PROBLEM TO WORK ON: An exact restatement of the data below, with the pictures removed, is the required answer.

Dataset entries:
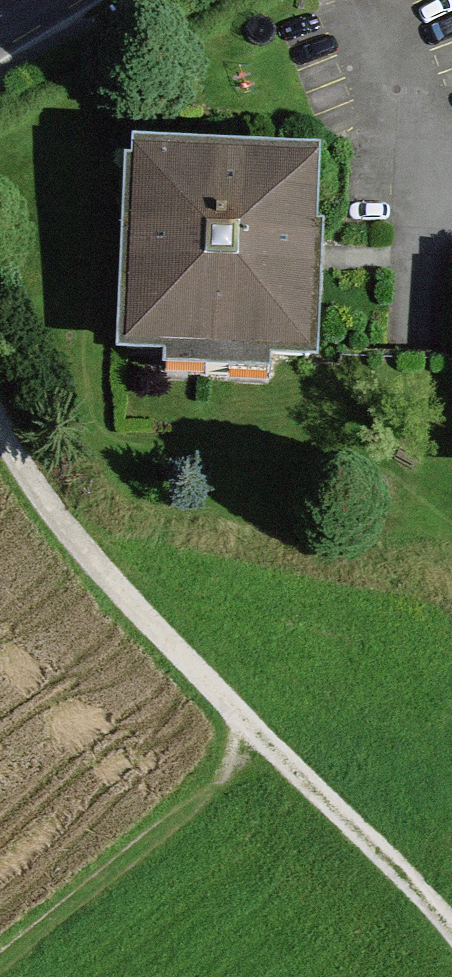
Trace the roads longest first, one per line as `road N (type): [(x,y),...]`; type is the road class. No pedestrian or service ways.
road 1 (track): [(451,933),(91,564),(29,474),(0,413)]
road 2 (track): [(0,965),(266,743)]
road 3 (residential): [(451,200),(387,30)]

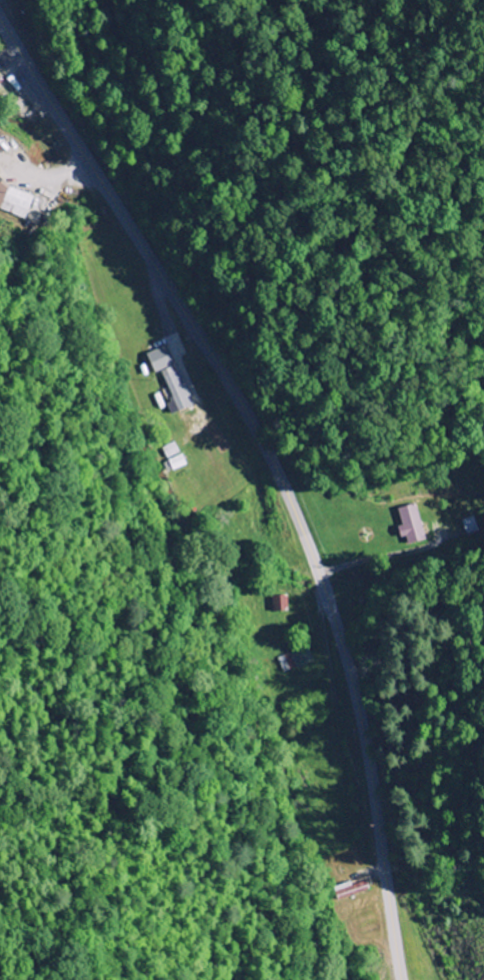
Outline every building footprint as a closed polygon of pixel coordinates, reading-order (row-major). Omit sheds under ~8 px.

ANSWER TO THE PROBLEM:
Trace the roads longest first, one per line as `road N (type): [(x,y),...]`; type is the road class. No pedestrian or service ways.
road 1 (track): [(451,933),(91,564),(29,474),(0,413)]
road 2 (track): [(0,965),(266,743)]
road 3 (residential): [(451,200),(387,30)]

Outline every building footprint as a closed polygon of pixel coordinates, reading-order (row-major). Omit sheds under ~8 px.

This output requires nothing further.